(Scene change data)
>>>
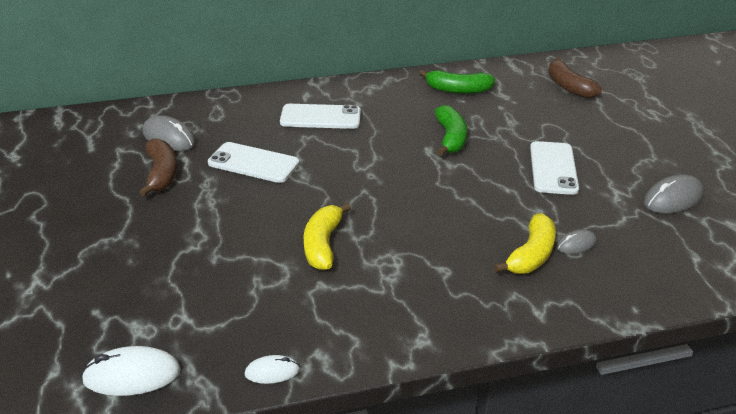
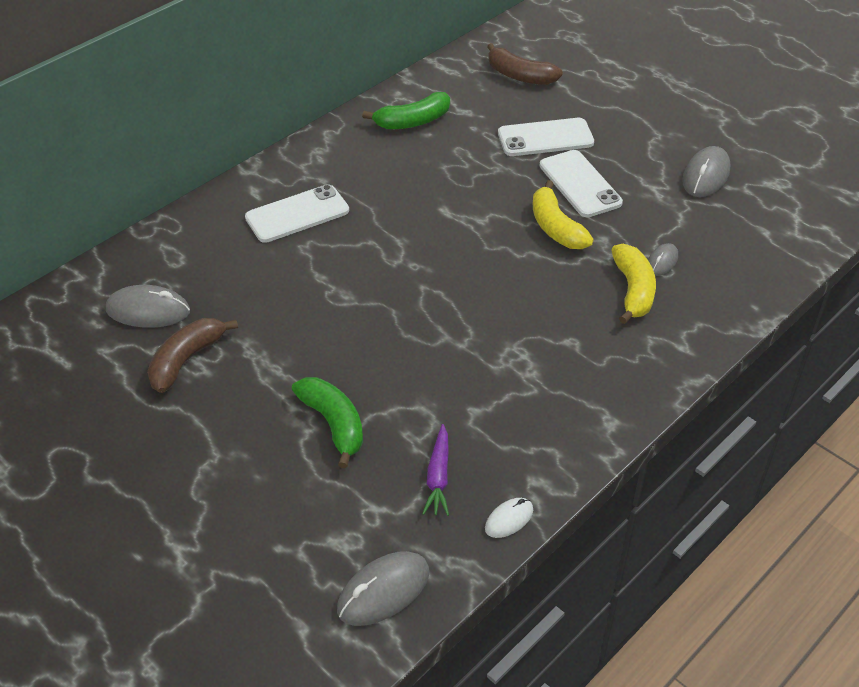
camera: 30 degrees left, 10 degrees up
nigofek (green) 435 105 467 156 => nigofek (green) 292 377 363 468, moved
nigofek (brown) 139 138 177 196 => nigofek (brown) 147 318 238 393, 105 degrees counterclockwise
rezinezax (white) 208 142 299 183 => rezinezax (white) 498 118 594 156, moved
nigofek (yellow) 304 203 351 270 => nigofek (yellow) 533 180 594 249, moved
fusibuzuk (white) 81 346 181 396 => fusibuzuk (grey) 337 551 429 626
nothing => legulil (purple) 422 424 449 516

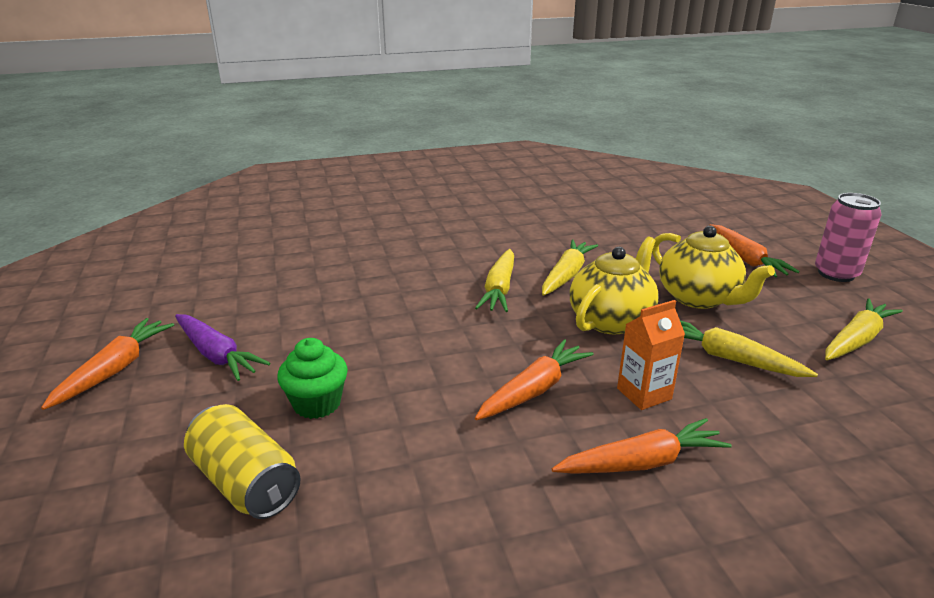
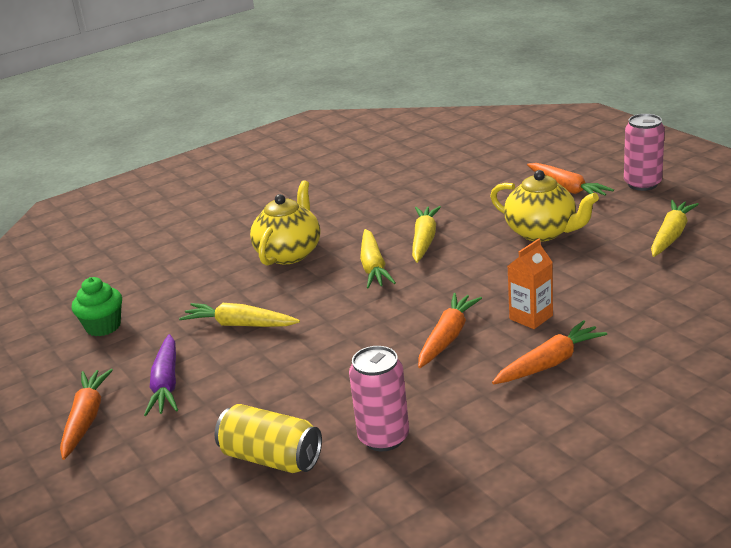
camera: 15 degrees left, 0 degrees up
<<<
ABOUT THIS EXERCISE -> What should appear is an exact copy of the lines from the one containing "nigofek (green) 435" through the last line of the records above, pictures excluded.

TASK RESULT ->
nigofek (green) 435 105 467 156 => nigofek (green) 292 377 363 468, moved
nigofek (brown) 139 138 177 196 => nigofek (brown) 147 318 238 393, 105 degrees counterclockwise
rezinezax (white) 208 142 299 183 => rezinezax (white) 498 118 594 156, moved
nigofek (yellow) 304 203 351 270 => nigofek (yellow) 533 180 594 249, moved
fusibuzuk (white) 81 346 181 396 => fusibuzuk (grey) 337 551 429 626
nothing => legulil (purple) 422 424 449 516

camera: 15 degrees left, 0 degrees up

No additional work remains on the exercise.